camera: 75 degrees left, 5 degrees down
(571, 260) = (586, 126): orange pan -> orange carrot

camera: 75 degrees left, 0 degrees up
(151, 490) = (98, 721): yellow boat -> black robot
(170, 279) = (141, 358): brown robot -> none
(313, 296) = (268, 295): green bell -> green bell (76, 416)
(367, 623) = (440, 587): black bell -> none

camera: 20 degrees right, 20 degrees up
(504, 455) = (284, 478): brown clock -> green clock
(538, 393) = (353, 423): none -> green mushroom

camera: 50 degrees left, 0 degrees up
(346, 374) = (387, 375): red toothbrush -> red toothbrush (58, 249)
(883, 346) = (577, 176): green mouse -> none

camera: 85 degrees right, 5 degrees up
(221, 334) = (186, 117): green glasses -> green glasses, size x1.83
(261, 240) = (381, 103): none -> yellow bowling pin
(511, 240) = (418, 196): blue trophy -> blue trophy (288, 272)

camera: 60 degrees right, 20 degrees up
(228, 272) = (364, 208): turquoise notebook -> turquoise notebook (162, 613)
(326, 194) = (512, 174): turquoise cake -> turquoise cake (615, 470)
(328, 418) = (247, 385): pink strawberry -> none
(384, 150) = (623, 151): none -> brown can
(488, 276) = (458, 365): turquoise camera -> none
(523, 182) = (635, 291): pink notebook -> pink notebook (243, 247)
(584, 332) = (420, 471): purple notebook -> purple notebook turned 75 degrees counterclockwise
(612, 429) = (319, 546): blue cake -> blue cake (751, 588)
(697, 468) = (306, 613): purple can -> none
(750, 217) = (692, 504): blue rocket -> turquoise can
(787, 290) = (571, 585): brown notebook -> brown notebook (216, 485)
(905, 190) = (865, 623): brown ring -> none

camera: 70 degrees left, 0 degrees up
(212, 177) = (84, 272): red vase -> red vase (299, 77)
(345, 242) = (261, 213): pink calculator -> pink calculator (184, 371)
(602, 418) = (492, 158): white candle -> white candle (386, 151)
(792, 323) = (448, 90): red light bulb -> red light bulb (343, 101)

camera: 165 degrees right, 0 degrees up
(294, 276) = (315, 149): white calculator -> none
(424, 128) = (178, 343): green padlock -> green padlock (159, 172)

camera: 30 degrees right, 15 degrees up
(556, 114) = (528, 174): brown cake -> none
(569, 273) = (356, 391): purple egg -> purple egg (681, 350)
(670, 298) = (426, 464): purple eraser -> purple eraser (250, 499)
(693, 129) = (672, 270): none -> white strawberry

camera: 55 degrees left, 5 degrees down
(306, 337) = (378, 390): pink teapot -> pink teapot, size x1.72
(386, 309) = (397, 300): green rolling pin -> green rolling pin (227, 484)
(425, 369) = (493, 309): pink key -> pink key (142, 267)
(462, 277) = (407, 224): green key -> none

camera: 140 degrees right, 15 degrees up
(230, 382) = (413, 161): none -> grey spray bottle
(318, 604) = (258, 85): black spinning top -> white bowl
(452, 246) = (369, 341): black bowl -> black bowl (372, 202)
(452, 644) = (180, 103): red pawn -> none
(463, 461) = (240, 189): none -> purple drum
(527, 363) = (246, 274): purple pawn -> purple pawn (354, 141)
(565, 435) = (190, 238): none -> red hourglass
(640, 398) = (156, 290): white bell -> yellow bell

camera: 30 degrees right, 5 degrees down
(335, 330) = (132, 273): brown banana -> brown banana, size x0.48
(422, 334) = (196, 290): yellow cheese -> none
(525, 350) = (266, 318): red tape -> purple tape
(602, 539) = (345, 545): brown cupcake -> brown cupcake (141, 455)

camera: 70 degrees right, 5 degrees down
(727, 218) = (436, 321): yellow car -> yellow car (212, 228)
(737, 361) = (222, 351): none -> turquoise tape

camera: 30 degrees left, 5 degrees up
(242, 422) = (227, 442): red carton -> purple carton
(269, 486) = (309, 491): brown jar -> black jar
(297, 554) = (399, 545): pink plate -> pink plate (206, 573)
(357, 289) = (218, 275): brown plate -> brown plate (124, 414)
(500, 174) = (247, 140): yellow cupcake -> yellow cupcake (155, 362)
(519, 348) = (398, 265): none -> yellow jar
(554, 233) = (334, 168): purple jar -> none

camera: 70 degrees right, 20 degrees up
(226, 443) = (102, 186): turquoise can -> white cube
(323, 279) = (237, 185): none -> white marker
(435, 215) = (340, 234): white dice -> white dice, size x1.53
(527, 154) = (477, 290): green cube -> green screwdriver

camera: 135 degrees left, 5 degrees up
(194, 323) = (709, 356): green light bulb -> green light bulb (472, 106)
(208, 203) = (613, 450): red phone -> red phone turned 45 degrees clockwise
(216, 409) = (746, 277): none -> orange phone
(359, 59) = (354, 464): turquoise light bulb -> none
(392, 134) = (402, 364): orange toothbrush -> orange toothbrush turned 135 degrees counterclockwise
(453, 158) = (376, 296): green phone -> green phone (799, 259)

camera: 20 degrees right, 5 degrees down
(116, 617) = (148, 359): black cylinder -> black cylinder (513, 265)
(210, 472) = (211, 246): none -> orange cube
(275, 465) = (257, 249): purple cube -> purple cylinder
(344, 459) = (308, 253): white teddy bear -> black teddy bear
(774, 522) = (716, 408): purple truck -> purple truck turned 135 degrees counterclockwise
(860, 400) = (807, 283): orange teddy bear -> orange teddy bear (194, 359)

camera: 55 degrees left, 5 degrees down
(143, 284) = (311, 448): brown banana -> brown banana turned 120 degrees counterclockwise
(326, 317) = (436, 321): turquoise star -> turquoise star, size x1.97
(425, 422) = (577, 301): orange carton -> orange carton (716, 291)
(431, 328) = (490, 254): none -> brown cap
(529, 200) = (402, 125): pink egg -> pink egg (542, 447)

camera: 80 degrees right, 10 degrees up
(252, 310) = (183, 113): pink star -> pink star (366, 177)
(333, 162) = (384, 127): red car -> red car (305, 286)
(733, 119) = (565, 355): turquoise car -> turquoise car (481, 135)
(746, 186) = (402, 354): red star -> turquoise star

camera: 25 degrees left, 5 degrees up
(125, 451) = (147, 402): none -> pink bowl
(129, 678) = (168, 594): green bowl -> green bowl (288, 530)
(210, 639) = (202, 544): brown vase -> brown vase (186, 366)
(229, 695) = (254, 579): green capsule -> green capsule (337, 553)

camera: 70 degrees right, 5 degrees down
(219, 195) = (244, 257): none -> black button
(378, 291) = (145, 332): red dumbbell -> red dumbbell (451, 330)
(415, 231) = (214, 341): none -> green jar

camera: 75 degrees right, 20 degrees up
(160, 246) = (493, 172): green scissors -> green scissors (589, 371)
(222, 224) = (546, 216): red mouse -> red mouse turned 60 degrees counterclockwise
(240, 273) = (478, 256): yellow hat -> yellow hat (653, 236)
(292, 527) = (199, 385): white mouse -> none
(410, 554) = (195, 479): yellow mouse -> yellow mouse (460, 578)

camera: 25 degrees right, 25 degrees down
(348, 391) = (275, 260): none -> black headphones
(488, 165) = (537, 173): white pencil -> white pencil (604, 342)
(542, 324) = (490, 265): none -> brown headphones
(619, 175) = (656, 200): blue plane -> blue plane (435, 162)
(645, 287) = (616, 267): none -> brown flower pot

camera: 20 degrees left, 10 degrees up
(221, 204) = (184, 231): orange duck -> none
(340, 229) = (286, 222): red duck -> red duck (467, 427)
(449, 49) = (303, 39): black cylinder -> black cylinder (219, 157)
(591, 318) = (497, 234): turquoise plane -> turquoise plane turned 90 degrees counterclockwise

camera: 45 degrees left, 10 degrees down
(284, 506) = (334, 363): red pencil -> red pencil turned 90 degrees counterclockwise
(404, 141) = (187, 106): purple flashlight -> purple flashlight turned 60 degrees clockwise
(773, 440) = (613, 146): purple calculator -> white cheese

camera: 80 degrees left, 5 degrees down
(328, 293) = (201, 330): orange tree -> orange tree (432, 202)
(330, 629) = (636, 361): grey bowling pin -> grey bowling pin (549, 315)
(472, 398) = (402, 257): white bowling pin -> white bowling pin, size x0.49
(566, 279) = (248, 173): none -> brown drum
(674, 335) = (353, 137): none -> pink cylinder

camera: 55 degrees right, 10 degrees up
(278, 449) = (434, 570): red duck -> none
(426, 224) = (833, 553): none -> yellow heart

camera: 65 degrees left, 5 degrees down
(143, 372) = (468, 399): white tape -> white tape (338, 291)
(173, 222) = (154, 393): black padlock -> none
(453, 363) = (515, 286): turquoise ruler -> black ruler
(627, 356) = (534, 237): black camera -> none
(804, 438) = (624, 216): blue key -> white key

WHAT THIS TASK INVOLVES »
From the records above, transcribe exactly the run of lines that opens with the line holding "(330, 629) = (636, 361): grey" and closes with the line holding "camera: 55 degrees right, 10 degrees up", both included.

EXERCISE RESULT »
(330, 629) = (636, 361): grey bowling pin -> grey bowling pin (549, 315)
(472, 398) = (402, 257): white bowling pin -> white bowling pin, size x0.49
(566, 279) = (248, 173): none -> brown drum
(674, 335) = (353, 137): none -> pink cylinder

camera: 55 degrees right, 10 degrees up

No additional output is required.